_THE PROBLEM_. What you should give back is a precise copy of the lines below from the one containing "red 1x1 brick [410,163,442,208]" through the one containing "none -> red 1x2 brick [428,170,485,233]", with no pictures.

++++

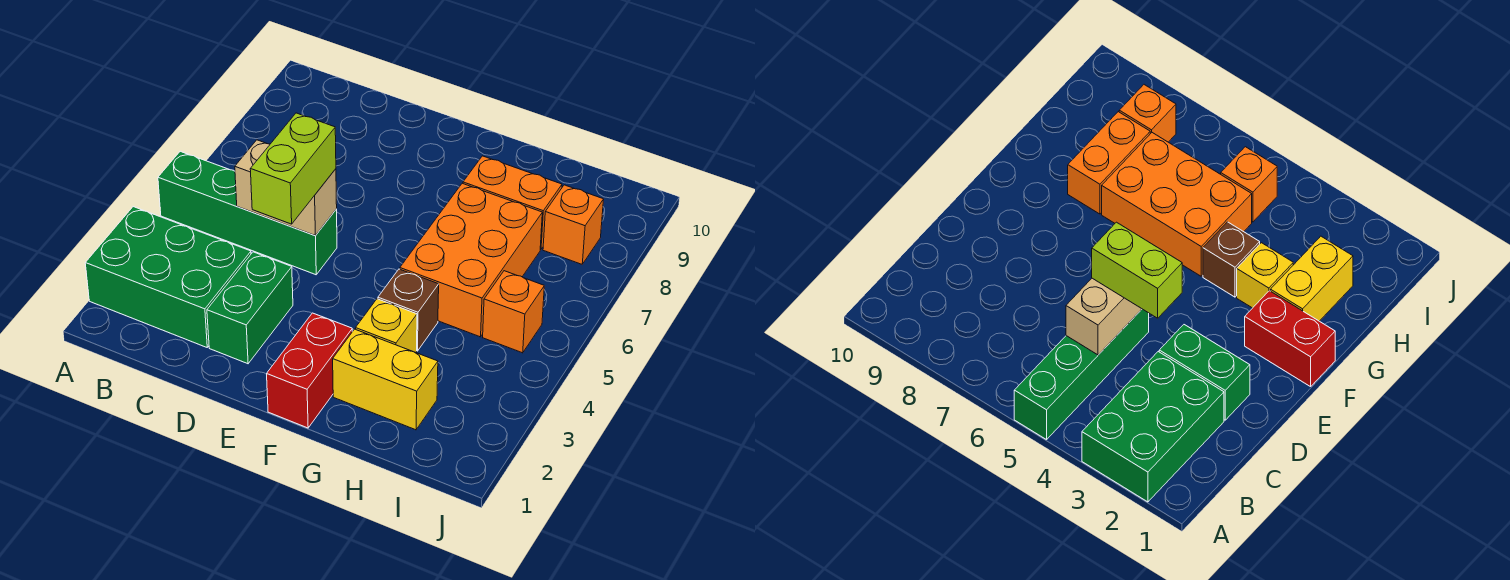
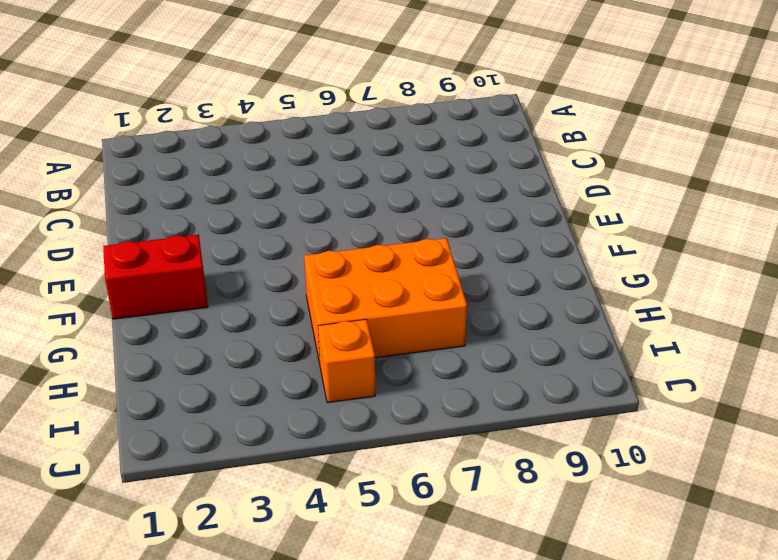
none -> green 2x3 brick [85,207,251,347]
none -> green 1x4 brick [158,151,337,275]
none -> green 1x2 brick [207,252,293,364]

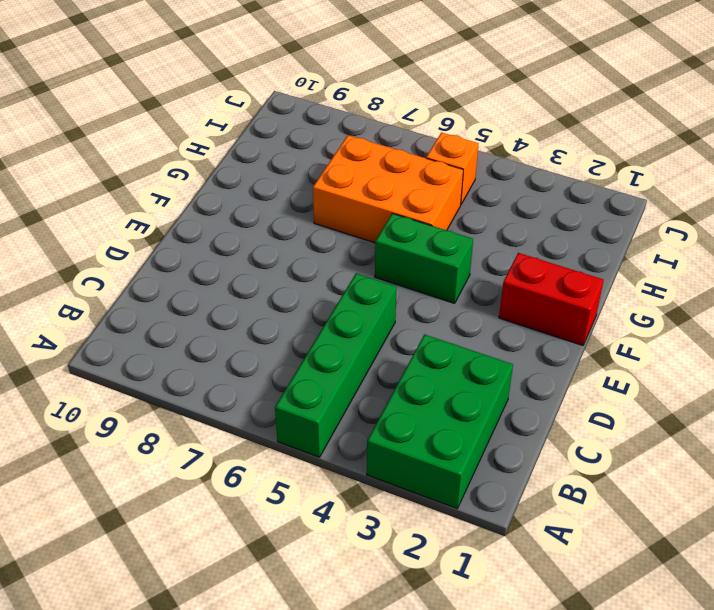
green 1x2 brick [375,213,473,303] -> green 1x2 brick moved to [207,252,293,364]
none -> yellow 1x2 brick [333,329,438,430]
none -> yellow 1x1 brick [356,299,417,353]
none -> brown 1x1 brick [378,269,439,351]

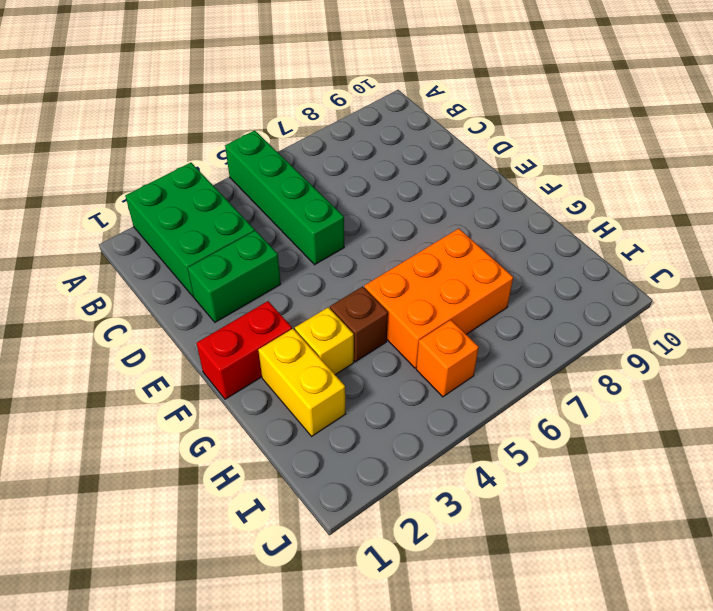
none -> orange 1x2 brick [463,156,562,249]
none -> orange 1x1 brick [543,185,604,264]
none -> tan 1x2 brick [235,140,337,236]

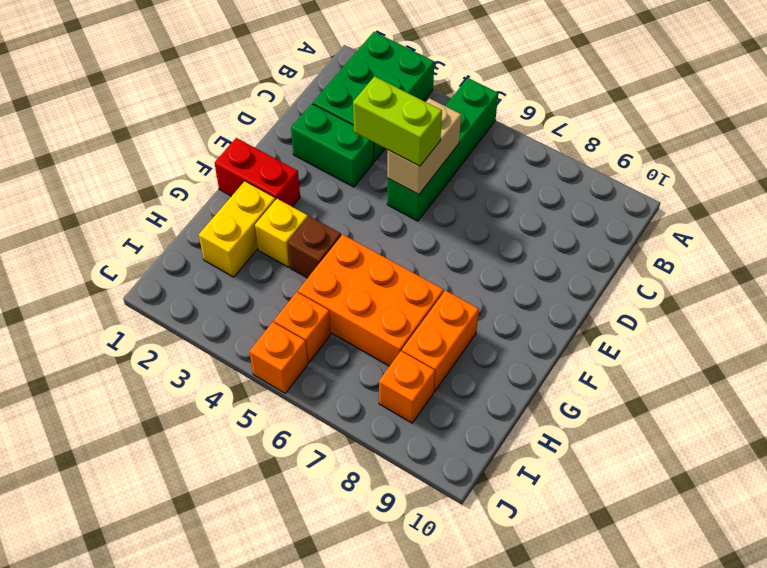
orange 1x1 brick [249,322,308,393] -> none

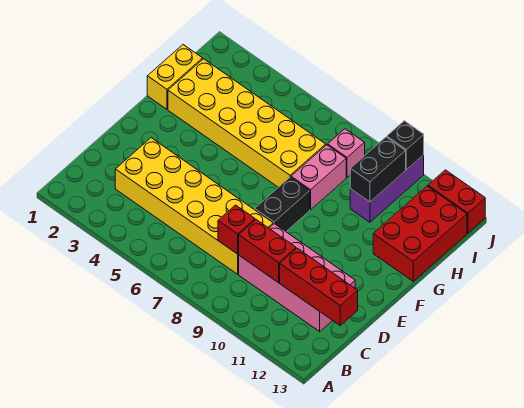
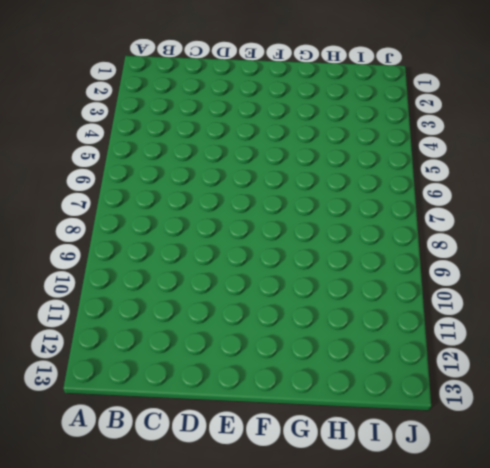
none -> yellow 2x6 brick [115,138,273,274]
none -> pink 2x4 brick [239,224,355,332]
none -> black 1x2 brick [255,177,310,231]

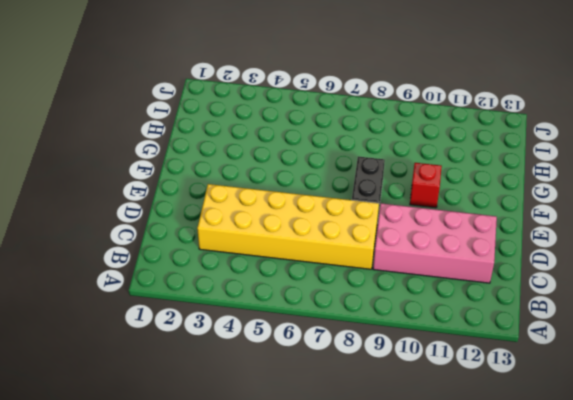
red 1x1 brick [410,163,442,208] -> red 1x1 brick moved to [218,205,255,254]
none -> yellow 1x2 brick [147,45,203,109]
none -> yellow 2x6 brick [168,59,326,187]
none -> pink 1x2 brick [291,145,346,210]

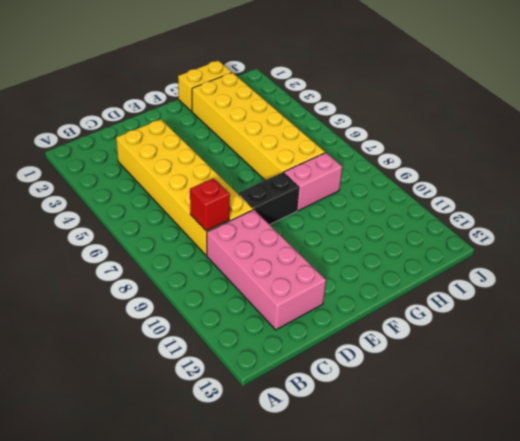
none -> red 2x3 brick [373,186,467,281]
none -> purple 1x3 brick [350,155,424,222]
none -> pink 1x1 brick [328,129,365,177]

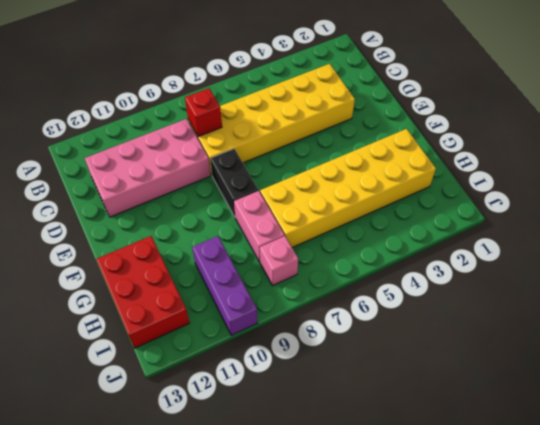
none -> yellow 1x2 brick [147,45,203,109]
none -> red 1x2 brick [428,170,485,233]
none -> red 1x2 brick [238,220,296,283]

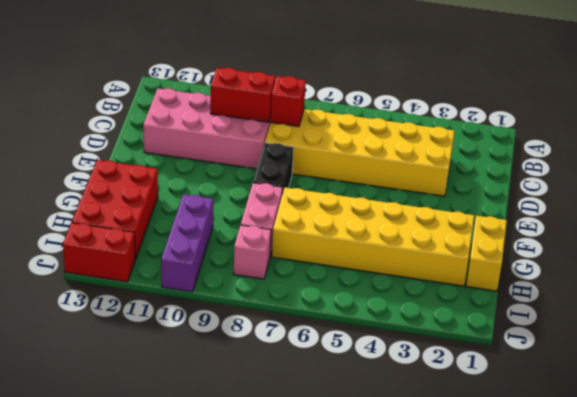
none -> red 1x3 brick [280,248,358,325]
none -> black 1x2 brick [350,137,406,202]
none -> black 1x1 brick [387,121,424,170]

++++

_RESPONSE BOX_.
red 1x1 brick [410,163,442,208] -> red 1x1 brick moved to [218,205,255,254]
none -> yellow 1x2 brick [147,45,203,109]
none -> yellow 2x6 brick [168,59,326,187]
none -> pink 1x2 brick [291,145,346,210]

none -> red 2x3 brick [373,186,467,281]
none -> purple 1x3 brick [350,155,424,222]
none -> pink 1x1 brick [328,129,365,177]

none -> yellow 1x2 brick [147,45,203,109]
none -> red 1x2 brick [428,170,485,233]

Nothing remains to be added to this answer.